◆ **Action item**
Restate the entries below without a single change.

◆ **Data**
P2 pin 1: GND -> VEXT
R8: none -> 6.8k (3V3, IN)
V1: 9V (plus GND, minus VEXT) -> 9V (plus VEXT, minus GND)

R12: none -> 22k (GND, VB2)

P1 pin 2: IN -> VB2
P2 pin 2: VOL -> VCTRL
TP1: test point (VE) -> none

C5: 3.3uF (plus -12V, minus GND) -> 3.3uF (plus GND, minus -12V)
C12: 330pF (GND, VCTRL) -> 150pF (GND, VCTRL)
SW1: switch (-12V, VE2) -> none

◆ **Response to the task**
P2 pin 1: GND -> VEXT
R8: none -> 6.8k (3V3, IN)
V1: 9V (plus GND, minus VEXT) -> 9V (plus VEXT, minus GND)

R12: none -> 22k (GND, VB2)

P1 pin 2: IN -> VB2
P2 pin 2: VOL -> VCTRL
TP1: test point (VE) -> none

C5: 3.3uF (plus -12V, minus GND) -> 3.3uF (plus GND, minus -12V)
C12: 330pF (GND, VCTRL) -> 150pF (GND, VCTRL)
SW1: switch (-12V, VE2) -> none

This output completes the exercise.